◆ DATA LISTING
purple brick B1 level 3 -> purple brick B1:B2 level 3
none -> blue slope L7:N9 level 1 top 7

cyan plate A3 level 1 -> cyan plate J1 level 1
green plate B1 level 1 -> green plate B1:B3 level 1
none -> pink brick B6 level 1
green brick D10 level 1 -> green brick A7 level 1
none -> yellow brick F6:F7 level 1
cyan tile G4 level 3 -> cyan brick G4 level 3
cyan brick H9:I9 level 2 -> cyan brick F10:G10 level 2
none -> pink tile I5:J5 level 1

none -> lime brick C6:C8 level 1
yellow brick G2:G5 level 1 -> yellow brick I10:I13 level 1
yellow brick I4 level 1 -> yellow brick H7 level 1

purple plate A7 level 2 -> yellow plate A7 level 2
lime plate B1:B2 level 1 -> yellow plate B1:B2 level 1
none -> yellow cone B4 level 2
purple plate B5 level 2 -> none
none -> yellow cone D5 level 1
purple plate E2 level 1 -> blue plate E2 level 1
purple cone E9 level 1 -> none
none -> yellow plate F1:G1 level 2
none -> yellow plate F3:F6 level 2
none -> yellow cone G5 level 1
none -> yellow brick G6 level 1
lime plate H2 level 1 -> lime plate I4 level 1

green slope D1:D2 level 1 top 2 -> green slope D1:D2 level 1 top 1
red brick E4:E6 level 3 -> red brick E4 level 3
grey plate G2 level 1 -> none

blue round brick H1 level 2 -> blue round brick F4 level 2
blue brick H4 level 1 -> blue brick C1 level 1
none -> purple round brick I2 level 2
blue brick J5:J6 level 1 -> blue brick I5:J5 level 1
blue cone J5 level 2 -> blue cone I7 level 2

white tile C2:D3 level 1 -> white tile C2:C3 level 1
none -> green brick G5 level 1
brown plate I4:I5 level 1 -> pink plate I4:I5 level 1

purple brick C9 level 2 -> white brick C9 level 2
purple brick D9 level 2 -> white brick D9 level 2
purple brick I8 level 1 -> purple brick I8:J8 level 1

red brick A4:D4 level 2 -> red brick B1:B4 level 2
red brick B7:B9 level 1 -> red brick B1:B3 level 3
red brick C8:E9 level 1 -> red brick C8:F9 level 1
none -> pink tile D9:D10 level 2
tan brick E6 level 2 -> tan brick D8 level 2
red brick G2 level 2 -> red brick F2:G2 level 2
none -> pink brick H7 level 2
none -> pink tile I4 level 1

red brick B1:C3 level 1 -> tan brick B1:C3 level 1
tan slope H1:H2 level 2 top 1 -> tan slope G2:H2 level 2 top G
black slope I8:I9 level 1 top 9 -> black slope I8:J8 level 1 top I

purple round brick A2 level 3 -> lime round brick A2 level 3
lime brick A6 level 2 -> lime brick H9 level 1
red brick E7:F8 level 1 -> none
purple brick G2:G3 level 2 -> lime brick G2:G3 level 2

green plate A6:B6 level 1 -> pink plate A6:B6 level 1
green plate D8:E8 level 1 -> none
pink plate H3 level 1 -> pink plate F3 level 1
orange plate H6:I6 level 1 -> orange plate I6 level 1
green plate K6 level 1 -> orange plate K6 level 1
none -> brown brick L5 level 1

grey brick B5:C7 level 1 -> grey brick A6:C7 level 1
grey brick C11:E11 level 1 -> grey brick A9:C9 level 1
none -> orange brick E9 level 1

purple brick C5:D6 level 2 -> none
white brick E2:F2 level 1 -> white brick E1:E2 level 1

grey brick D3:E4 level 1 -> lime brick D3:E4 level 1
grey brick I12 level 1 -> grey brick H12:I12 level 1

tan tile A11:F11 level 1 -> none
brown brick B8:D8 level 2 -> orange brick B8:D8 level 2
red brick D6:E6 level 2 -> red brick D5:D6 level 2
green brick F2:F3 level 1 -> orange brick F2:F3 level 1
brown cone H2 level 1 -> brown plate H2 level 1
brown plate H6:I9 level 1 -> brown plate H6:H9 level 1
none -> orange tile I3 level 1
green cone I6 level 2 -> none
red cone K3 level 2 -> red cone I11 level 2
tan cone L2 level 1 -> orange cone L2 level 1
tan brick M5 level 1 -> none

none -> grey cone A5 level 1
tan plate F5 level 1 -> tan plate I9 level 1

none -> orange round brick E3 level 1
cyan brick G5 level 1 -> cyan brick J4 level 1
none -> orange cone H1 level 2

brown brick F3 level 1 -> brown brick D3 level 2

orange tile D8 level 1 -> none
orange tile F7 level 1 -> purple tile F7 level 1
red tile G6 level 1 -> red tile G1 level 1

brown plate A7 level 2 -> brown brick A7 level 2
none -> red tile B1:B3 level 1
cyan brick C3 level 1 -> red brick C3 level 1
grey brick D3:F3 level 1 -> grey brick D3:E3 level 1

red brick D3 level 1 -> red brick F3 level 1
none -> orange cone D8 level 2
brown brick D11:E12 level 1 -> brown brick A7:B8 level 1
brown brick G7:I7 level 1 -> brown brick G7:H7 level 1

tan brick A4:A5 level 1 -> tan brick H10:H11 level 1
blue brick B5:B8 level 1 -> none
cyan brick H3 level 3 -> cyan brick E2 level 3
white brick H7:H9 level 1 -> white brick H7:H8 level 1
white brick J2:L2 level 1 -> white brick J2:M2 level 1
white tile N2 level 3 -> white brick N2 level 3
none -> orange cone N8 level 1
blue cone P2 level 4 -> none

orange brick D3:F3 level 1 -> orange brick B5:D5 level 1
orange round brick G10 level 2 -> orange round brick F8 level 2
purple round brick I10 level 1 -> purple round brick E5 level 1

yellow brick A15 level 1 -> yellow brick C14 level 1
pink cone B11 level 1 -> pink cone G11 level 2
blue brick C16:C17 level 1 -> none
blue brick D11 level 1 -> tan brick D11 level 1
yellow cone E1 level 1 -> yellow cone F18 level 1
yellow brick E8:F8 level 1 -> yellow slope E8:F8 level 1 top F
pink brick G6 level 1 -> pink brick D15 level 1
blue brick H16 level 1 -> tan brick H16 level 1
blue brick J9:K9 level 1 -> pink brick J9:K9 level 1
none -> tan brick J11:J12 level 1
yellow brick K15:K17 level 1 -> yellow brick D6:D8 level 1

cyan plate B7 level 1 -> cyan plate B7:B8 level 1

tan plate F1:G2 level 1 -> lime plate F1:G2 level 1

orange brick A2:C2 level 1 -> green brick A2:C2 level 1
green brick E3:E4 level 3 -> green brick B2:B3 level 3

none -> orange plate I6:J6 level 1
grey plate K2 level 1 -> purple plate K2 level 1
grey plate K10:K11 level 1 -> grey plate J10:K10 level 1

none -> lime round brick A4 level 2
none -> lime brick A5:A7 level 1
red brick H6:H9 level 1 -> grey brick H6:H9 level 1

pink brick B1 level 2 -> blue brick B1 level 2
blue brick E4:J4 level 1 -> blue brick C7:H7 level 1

◆ EXERCISE GOAL
The data above should be reproduced in full, word for word.

◆ SOLUTION TO THIS TASK
purple brick B1 level 3 -> purple brick B1:B2 level 3
none -> blue slope L7:N9 level 1 top 7

cyan plate A3 level 1 -> cyan plate J1 level 1
green plate B1 level 1 -> green plate B1:B3 level 1
none -> pink brick B6 level 1
green brick D10 level 1 -> green brick A7 level 1
none -> yellow brick F6:F7 level 1
cyan tile G4 level 3 -> cyan brick G4 level 3
cyan brick H9:I9 level 2 -> cyan brick F10:G10 level 2
none -> pink tile I5:J5 level 1

none -> lime brick C6:C8 level 1
yellow brick G2:G5 level 1 -> yellow brick I10:I13 level 1
yellow brick I4 level 1 -> yellow brick H7 level 1

purple plate A7 level 2 -> yellow plate A7 level 2
lime plate B1:B2 level 1 -> yellow plate B1:B2 level 1
none -> yellow cone B4 level 2
purple plate B5 level 2 -> none
none -> yellow cone D5 level 1
purple plate E2 level 1 -> blue plate E2 level 1
purple cone E9 level 1 -> none
none -> yellow plate F1:G1 level 2
none -> yellow plate F3:F6 level 2
none -> yellow cone G5 level 1
none -> yellow brick G6 level 1
lime plate H2 level 1 -> lime plate I4 level 1

green slope D1:D2 level 1 top 2 -> green slope D1:D2 level 1 top 1
red brick E4:E6 level 3 -> red brick E4 level 3
grey plate G2 level 1 -> none

blue round brick H1 level 2 -> blue round brick F4 level 2
blue brick H4 level 1 -> blue brick C1 level 1
none -> purple round brick I2 level 2
blue brick J5:J6 level 1 -> blue brick I5:J5 level 1
blue cone J5 level 2 -> blue cone I7 level 2

white tile C2:D3 level 1 -> white tile C2:C3 level 1
none -> green brick G5 level 1
brown plate I4:I5 level 1 -> pink plate I4:I5 level 1

purple brick C9 level 2 -> white brick C9 level 2
purple brick D9 level 2 -> white brick D9 level 2
purple brick I8 level 1 -> purple brick I8:J8 level 1

red brick A4:D4 level 2 -> red brick B1:B4 level 2
red brick B7:B9 level 1 -> red brick B1:B3 level 3
red brick C8:E9 level 1 -> red brick C8:F9 level 1
none -> pink tile D9:D10 level 2
tan brick E6 level 2 -> tan brick D8 level 2
red brick G2 level 2 -> red brick F2:G2 level 2
none -> pink brick H7 level 2
none -> pink tile I4 level 1

red brick B1:C3 level 1 -> tan brick B1:C3 level 1
tan slope H1:H2 level 2 top 1 -> tan slope G2:H2 level 2 top G
black slope I8:I9 level 1 top 9 -> black slope I8:J8 level 1 top I

purple round brick A2 level 3 -> lime round brick A2 level 3
lime brick A6 level 2 -> lime brick H9 level 1
red brick E7:F8 level 1 -> none
purple brick G2:G3 level 2 -> lime brick G2:G3 level 2

green plate A6:B6 level 1 -> pink plate A6:B6 level 1
green plate D8:E8 level 1 -> none
pink plate H3 level 1 -> pink plate F3 level 1
orange plate H6:I6 level 1 -> orange plate I6 level 1
green plate K6 level 1 -> orange plate K6 level 1
none -> brown brick L5 level 1

grey brick B5:C7 level 1 -> grey brick A6:C7 level 1
grey brick C11:E11 level 1 -> grey brick A9:C9 level 1
none -> orange brick E9 level 1

purple brick C5:D6 level 2 -> none
white brick E2:F2 level 1 -> white brick E1:E2 level 1

grey brick D3:E4 level 1 -> lime brick D3:E4 level 1
grey brick I12 level 1 -> grey brick H12:I12 level 1

tan tile A11:F11 level 1 -> none
brown brick B8:D8 level 2 -> orange brick B8:D8 level 2
red brick D6:E6 level 2 -> red brick D5:D6 level 2
green brick F2:F3 level 1 -> orange brick F2:F3 level 1
brown cone H2 level 1 -> brown plate H2 level 1
brown plate H6:I9 level 1 -> brown plate H6:H9 level 1
none -> orange tile I3 level 1
green cone I6 level 2 -> none
red cone K3 level 2 -> red cone I11 level 2
tan cone L2 level 1 -> orange cone L2 level 1
tan brick M5 level 1 -> none

none -> grey cone A5 level 1
tan plate F5 level 1 -> tan plate I9 level 1

none -> orange round brick E3 level 1
cyan brick G5 level 1 -> cyan brick J4 level 1
none -> orange cone H1 level 2

brown brick F3 level 1 -> brown brick D3 level 2

orange tile D8 level 1 -> none
orange tile F7 level 1 -> purple tile F7 level 1
red tile G6 level 1 -> red tile G1 level 1

brown plate A7 level 2 -> brown brick A7 level 2
none -> red tile B1:B3 level 1
cyan brick C3 level 1 -> red brick C3 level 1
grey brick D3:F3 level 1 -> grey brick D3:E3 level 1

red brick D3 level 1 -> red brick F3 level 1
none -> orange cone D8 level 2
brown brick D11:E12 level 1 -> brown brick A7:B8 level 1
brown brick G7:I7 level 1 -> brown brick G7:H7 level 1

tan brick A4:A5 level 1 -> tan brick H10:H11 level 1
blue brick B5:B8 level 1 -> none
cyan brick H3 level 3 -> cyan brick E2 level 3
white brick H7:H9 level 1 -> white brick H7:H8 level 1
white brick J2:L2 level 1 -> white brick J2:M2 level 1
white tile N2 level 3 -> white brick N2 level 3
none -> orange cone N8 level 1
blue cone P2 level 4 -> none

orange brick D3:F3 level 1 -> orange brick B5:D5 level 1
orange round brick G10 level 2 -> orange round brick F8 level 2
purple round brick I10 level 1 -> purple round brick E5 level 1

yellow brick A15 level 1 -> yellow brick C14 level 1
pink cone B11 level 1 -> pink cone G11 level 2
blue brick C16:C17 level 1 -> none
blue brick D11 level 1 -> tan brick D11 level 1
yellow cone E1 level 1 -> yellow cone F18 level 1
yellow brick E8:F8 level 1 -> yellow slope E8:F8 level 1 top F
pink brick G6 level 1 -> pink brick D15 level 1
blue brick H16 level 1 -> tan brick H16 level 1
blue brick J9:K9 level 1 -> pink brick J9:K9 level 1
none -> tan brick J11:J12 level 1
yellow brick K15:K17 level 1 -> yellow brick D6:D8 level 1

cyan plate B7 level 1 -> cyan plate B7:B8 level 1

tan plate F1:G2 level 1 -> lime plate F1:G2 level 1

orange brick A2:C2 level 1 -> green brick A2:C2 level 1
green brick E3:E4 level 3 -> green brick B2:B3 level 3

none -> orange plate I6:J6 level 1
grey plate K2 level 1 -> purple plate K2 level 1
grey plate K10:K11 level 1 -> grey plate J10:K10 level 1

none -> lime round brick A4 level 2
none -> lime brick A5:A7 level 1
red brick H6:H9 level 1 -> grey brick H6:H9 level 1

pink brick B1 level 2 -> blue brick B1 level 2
blue brick E4:J4 level 1 -> blue brick C7:H7 level 1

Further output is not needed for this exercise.